Task directions:
Reproduce each line below with no alterations.

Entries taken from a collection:
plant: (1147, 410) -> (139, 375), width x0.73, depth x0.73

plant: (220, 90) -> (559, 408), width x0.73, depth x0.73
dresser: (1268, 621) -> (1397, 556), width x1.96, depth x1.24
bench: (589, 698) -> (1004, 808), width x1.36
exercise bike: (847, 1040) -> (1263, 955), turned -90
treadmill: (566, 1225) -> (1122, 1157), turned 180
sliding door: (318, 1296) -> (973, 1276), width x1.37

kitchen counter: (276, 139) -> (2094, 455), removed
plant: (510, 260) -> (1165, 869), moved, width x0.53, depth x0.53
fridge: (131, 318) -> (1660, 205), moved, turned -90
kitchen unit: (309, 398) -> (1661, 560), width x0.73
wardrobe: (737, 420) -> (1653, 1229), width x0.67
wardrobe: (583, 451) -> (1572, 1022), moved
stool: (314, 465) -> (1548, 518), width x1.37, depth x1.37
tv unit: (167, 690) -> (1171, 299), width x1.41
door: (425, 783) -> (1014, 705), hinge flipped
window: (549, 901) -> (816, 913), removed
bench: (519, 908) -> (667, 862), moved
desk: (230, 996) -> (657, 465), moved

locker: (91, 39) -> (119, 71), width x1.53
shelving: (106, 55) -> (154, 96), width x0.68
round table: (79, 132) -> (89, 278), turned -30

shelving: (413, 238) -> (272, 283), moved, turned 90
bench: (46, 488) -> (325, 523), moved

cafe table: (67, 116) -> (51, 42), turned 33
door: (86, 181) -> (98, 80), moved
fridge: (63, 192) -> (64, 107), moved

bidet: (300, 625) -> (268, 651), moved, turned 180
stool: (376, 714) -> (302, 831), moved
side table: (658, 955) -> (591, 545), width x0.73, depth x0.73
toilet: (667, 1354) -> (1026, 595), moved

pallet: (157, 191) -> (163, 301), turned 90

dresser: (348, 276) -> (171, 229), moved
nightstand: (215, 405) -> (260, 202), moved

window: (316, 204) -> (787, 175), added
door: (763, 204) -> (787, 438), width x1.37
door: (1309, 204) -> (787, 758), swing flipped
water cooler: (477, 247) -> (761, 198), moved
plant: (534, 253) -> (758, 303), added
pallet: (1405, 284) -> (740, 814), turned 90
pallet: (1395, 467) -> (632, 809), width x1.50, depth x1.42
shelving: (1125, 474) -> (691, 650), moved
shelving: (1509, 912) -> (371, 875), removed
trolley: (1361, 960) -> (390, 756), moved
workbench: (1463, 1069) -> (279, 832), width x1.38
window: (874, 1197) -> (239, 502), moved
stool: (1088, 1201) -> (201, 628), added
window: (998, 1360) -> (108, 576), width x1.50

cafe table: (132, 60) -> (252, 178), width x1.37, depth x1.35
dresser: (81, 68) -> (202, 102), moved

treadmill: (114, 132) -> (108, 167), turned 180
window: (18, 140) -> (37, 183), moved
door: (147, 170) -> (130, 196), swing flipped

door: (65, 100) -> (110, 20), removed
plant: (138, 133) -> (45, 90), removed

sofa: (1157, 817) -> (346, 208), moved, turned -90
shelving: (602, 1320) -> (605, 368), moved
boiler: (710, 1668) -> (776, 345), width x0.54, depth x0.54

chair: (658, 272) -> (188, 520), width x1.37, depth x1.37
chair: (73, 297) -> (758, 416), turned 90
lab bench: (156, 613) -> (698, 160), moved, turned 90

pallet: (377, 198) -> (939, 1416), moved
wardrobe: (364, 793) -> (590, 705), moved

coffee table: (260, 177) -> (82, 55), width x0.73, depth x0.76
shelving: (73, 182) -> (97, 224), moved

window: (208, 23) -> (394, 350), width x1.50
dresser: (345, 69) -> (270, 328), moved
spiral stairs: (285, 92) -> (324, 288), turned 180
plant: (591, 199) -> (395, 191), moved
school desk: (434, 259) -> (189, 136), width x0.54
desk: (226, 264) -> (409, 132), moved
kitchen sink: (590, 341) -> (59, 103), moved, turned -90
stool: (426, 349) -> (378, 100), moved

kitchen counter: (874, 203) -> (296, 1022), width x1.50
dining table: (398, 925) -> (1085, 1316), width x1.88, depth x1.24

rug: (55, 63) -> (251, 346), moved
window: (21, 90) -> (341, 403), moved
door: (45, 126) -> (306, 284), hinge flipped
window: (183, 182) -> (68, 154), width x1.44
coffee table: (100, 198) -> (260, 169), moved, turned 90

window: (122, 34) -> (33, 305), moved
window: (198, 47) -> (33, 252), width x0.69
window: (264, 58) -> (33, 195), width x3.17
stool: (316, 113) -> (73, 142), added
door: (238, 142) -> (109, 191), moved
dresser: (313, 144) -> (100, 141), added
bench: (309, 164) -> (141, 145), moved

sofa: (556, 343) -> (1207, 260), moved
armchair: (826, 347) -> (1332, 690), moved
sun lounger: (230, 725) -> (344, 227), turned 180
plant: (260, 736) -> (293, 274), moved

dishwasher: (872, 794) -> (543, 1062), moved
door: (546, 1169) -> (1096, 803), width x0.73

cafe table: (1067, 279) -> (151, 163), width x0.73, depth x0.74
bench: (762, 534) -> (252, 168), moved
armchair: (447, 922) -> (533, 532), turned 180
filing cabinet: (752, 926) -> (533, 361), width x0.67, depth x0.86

Exercise output:
plant: (1147, 410) -> (139, 375), width x0.73, depth x0.73

plant: (220, 90) -> (559, 408), width x0.73, depth x0.73
dresser: (1268, 621) -> (1397, 556), width x1.96, depth x1.24
bench: (589, 698) -> (1004, 808), width x1.36
exercise bike: (847, 1040) -> (1263, 955), turned -90
treadmill: (566, 1225) -> (1122, 1157), turned 180
sliding door: (318, 1296) -> (973, 1276), width x1.37

kitchen counter: (276, 139) -> (2094, 455), removed
plant: (510, 260) -> (1165, 869), moved, width x0.53, depth x0.53
fridge: (131, 318) -> (1660, 205), moved, turned -90
kitchen unit: (309, 398) -> (1661, 560), width x0.73
wardrobe: (737, 420) -> (1653, 1229), width x0.67
wardrobe: (583, 451) -> (1572, 1022), moved
stool: (314, 465) -> (1548, 518), width x1.37, depth x1.37
tv unit: (167, 690) -> (1171, 299), width x1.41
door: (425, 783) -> (1014, 705), hinge flipped
window: (549, 901) -> (816, 913), removed
bench: (519, 908) -> (667, 862), moved
desk: (230, 996) -> (657, 465), moved

locker: (91, 39) -> (119, 71), width x1.53
shelving: (106, 55) -> (154, 96), width x0.68
round table: (79, 132) -> (89, 278), turned -30

shelving: (413, 238) -> (272, 283), moved, turned 90
bench: (46, 488) -> (325, 523), moved

cafe table: (67, 116) -> (51, 42), turned 33
door: (86, 181) -> (98, 80), moved
fridge: (63, 192) -> (64, 107), moved

bidet: (300, 625) -> (268, 651), moved, turned 180
stool: (376, 714) -> (302, 831), moved
side table: (658, 955) -> (591, 545), width x0.73, depth x0.73
toilet: (667, 1354) -> (1026, 595), moved

pallet: (157, 191) -> (163, 301), turned 90

dresser: (348, 276) -> (171, 229), moved
nightstand: (215, 405) -> (260, 202), moved

window: (316, 204) -> (787, 175), added
door: (763, 204) -> (787, 438), width x1.37
door: (1309, 204) -> (787, 758), swing flipped
water cooler: (477, 247) -> (761, 198), moved
plant: (534, 253) -> (758, 303), added
pallet: (1405, 284) -> (740, 814), turned 90
pallet: (1395, 467) -> (632, 809), width x1.50, depth x1.42
shelving: (1125, 474) -> (691, 650), moved
shelving: (1509, 912) -> (371, 875), removed
trolley: (1361, 960) -> (390, 756), moved
workbench: (1463, 1069) -> (279, 832), width x1.38
window: (874, 1197) -> (239, 502), moved
stool: (1088, 1201) -> (201, 628), added
window: (998, 1360) -> (108, 576), width x1.50

cafe table: (132, 60) -> (252, 178), width x1.37, depth x1.35
dresser: (81, 68) -> (202, 102), moved

treadmill: (114, 132) -> (108, 167), turned 180
window: (18, 140) -> (37, 183), moved
door: (147, 170) -> (130, 196), swing flipped

door: (65, 100) -> (110, 20), removed
plant: (138, 133) -> (45, 90), removed

sofa: (1157, 817) -> (346, 208), moved, turned -90
shelving: (602, 1320) -> (605, 368), moved
boiler: (710, 1668) -> (776, 345), width x0.54, depth x0.54

chair: (658, 272) -> (188, 520), width x1.37, depth x1.37
chair: (73, 297) -> (758, 416), turned 90
lab bench: (156, 613) -> (698, 160), moved, turned 90

pallet: (377, 198) -> (939, 1416), moved
wardrobe: (364, 793) -> (590, 705), moved

coffee table: (260, 177) -> (82, 55), width x0.73, depth x0.76
shelving: (73, 182) -> (97, 224), moved

window: (208, 23) -> (394, 350), width x1.50
dresser: (345, 69) -> (270, 328), moved
spiral stairs: (285, 92) -> (324, 288), turned 180
plant: (591, 199) -> (395, 191), moved
school desk: (434, 259) -> (189, 136), width x0.54
desk: (226, 264) -> (409, 132), moved
kitchen sink: (590, 341) -> (59, 103), moved, turned -90
stool: (426, 349) -> (378, 100), moved

kitchen counter: (874, 203) -> (296, 1022), width x1.50
dining table: (398, 925) -> (1085, 1316), width x1.88, depth x1.24

rug: (55, 63) -> (251, 346), moved
window: (21, 90) -> (341, 403), moved
door: (45, 126) -> (306, 284), hinge flipped
window: (183, 182) -> (68, 154), width x1.44
coffee table: (100, 198) -> (260, 169), moved, turned 90

window: (122, 34) -> (33, 305), moved
window: (198, 47) -> (33, 252), width x0.69
window: (264, 58) -> (33, 195), width x3.17
stool: (316, 113) -> (73, 142), added
door: (238, 142) -> (109, 191), moved
dresser: (313, 144) -> (100, 141), added
bench: (309, 164) -> (141, 145), moved

sofa: (556, 343) -> (1207, 260), moved
armchair: (826, 347) -> (1332, 690), moved
sun lounger: (230, 725) -> (344, 227), turned 180
plant: (260, 736) -> (293, 274), moved

dishwasher: (872, 794) -> (543, 1062), moved
door: (546, 1169) -> (1096, 803), width x0.73

cafe table: (1067, 279) -> (151, 163), width x0.73, depth x0.74
bench: (762, 534) -> (252, 168), moved
armchair: (447, 922) -> (533, 532), turned 180
filing cabinet: (752, 926) -> (533, 361), width x0.67, depth x0.86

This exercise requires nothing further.